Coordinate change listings
·····

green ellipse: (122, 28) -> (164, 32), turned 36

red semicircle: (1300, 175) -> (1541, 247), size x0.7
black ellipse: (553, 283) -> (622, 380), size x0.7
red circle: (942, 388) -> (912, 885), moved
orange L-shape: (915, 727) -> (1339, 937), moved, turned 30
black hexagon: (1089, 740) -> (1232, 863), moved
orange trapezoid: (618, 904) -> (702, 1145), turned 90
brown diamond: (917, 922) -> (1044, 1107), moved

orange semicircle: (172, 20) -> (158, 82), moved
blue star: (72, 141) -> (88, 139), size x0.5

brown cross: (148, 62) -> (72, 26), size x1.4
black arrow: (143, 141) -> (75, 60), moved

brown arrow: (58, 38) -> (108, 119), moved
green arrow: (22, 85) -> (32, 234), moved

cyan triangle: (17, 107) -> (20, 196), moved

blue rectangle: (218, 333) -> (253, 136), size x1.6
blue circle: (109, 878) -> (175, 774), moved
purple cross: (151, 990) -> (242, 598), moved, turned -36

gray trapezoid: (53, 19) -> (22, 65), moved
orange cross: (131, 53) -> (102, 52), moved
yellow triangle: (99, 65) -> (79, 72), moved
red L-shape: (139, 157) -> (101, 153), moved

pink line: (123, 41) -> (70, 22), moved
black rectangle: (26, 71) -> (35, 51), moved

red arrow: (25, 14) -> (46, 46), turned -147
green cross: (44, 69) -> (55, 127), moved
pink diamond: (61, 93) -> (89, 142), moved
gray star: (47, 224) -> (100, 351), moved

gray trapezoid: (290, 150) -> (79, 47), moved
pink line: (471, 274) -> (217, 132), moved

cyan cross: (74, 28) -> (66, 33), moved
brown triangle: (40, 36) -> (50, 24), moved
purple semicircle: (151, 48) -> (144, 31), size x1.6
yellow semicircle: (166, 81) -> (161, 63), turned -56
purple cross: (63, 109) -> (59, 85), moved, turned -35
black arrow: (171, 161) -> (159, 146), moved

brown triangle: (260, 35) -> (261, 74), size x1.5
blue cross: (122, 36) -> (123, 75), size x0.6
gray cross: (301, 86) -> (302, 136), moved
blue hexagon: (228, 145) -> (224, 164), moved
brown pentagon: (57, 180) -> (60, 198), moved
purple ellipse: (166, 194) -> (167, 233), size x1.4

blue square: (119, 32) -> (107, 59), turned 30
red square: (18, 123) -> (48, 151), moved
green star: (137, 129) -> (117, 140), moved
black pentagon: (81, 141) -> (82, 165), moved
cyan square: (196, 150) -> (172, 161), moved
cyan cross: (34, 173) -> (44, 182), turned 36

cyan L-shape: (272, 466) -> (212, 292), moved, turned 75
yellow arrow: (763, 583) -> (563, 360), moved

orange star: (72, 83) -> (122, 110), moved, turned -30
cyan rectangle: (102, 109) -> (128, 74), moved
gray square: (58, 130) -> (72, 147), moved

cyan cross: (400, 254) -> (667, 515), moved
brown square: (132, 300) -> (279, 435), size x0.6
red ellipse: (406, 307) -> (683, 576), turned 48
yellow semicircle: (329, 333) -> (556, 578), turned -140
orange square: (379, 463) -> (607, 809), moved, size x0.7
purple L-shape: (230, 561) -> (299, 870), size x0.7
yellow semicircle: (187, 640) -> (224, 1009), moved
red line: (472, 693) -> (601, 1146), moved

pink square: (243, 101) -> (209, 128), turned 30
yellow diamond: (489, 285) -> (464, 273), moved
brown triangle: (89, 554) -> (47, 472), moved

·····

◆ What you need to do
Please make the answer a complete, exact reproduction of the records.

◆ Answer to this exercise
green ellipse: (122, 28) -> (164, 32), turned 36

red semicircle: (1300, 175) -> (1541, 247), size x0.7
black ellipse: (553, 283) -> (622, 380), size x0.7
red circle: (942, 388) -> (912, 885), moved
orange L-shape: (915, 727) -> (1339, 937), moved, turned 30
black hexagon: (1089, 740) -> (1232, 863), moved
orange trapezoid: (618, 904) -> (702, 1145), turned 90
brown diamond: (917, 922) -> (1044, 1107), moved

orange semicircle: (172, 20) -> (158, 82), moved
blue star: (72, 141) -> (88, 139), size x0.5

brown cross: (148, 62) -> (72, 26), size x1.4
black arrow: (143, 141) -> (75, 60), moved

brown arrow: (58, 38) -> (108, 119), moved
green arrow: (22, 85) -> (32, 234), moved

cyan triangle: (17, 107) -> (20, 196), moved

blue rectangle: (218, 333) -> (253, 136), size x1.6
blue circle: (109, 878) -> (175, 774), moved
purple cross: (151, 990) -> (242, 598), moved, turned -36

gray trapezoid: (53, 19) -> (22, 65), moved
orange cross: (131, 53) -> (102, 52), moved
yellow triangle: (99, 65) -> (79, 72), moved
red L-shape: (139, 157) -> (101, 153), moved

pink line: (123, 41) -> (70, 22), moved
black rectangle: (26, 71) -> (35, 51), moved

red arrow: (25, 14) -> (46, 46), turned -147
green cross: (44, 69) -> (55, 127), moved
pink diamond: (61, 93) -> (89, 142), moved
gray star: (47, 224) -> (100, 351), moved

gray trapezoid: (290, 150) -> (79, 47), moved
pink line: (471, 274) -> (217, 132), moved

cyan cross: (74, 28) -> (66, 33), moved
brown triangle: (40, 36) -> (50, 24), moved
purple semicircle: (151, 48) -> (144, 31), size x1.6
yellow semicircle: (166, 81) -> (161, 63), turned -56
purple cross: (63, 109) -> (59, 85), moved, turned -35
black arrow: (171, 161) -> (159, 146), moved

brown triangle: (260, 35) -> (261, 74), size x1.5
blue cross: (122, 36) -> (123, 75), size x0.6
gray cross: (301, 86) -> (302, 136), moved
blue hexagon: (228, 145) -> (224, 164), moved
brown pentagon: (57, 180) -> (60, 198), moved
purple ellipse: (166, 194) -> (167, 233), size x1.4

blue square: (119, 32) -> (107, 59), turned 30
red square: (18, 123) -> (48, 151), moved
green star: (137, 129) -> (117, 140), moved
black pentagon: (81, 141) -> (82, 165), moved
cyan square: (196, 150) -> (172, 161), moved
cyan cross: (34, 173) -> (44, 182), turned 36

cyan L-shape: (272, 466) -> (212, 292), moved, turned 75
yellow arrow: (763, 583) -> (563, 360), moved

orange star: (72, 83) -> (122, 110), moved, turned -30
cyan rectangle: (102, 109) -> (128, 74), moved
gray square: (58, 130) -> (72, 147), moved

cyan cross: (400, 254) -> (667, 515), moved
brown square: (132, 300) -> (279, 435), size x0.6
red ellipse: (406, 307) -> (683, 576), turned 48
yellow semicircle: (329, 333) -> (556, 578), turned -140
orange square: (379, 463) -> (607, 809), moved, size x0.7
purple L-shape: (230, 561) -> (299, 870), size x0.7
yellow semicircle: (187, 640) -> (224, 1009), moved
red line: (472, 693) -> (601, 1146), moved

pink square: (243, 101) -> (209, 128), turned 30
yellow diamond: (489, 285) -> (464, 273), moved
brown triangle: (89, 554) -> (47, 472), moved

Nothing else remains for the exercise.